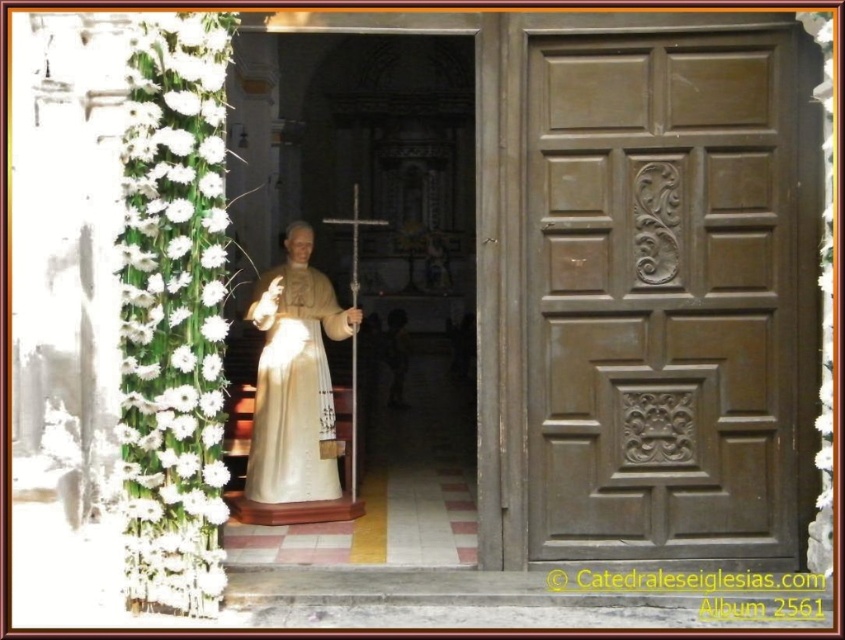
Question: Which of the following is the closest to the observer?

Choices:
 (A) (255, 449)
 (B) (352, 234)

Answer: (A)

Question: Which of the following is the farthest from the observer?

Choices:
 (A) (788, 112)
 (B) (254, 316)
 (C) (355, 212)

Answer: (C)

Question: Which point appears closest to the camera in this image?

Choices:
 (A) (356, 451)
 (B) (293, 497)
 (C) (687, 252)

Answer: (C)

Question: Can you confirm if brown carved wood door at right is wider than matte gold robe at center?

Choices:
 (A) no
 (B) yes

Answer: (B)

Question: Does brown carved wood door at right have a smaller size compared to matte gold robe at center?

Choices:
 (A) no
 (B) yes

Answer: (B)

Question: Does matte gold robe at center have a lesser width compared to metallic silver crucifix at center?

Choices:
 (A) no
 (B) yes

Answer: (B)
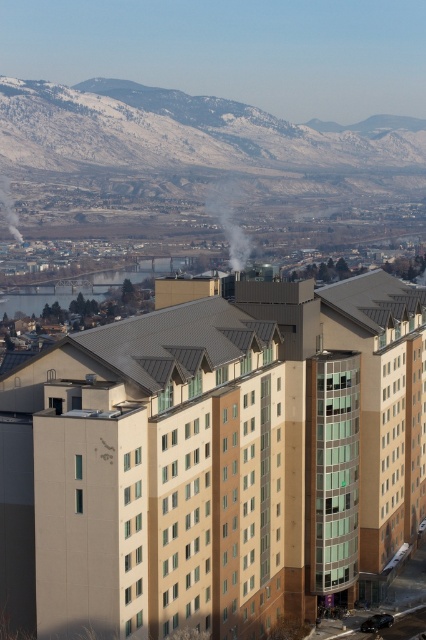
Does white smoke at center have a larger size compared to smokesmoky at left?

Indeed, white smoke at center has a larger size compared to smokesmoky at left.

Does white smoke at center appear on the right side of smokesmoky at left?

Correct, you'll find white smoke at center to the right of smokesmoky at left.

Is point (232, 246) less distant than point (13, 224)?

Assignment ▸ Pick out every line in the rows above that contains the word "white", matching case exactly, and copy each one.

Response to this exercise ▸
Does white smoke at center have a larger size compared to smokesmoky at left?
Indeed, white smoke at center has a larger size compared to smokesmoky at left.
Does white smoke at center appear on the right side of smokesmoky at left?
Correct, you'll find white smoke at center to the right of smokesmoky at left.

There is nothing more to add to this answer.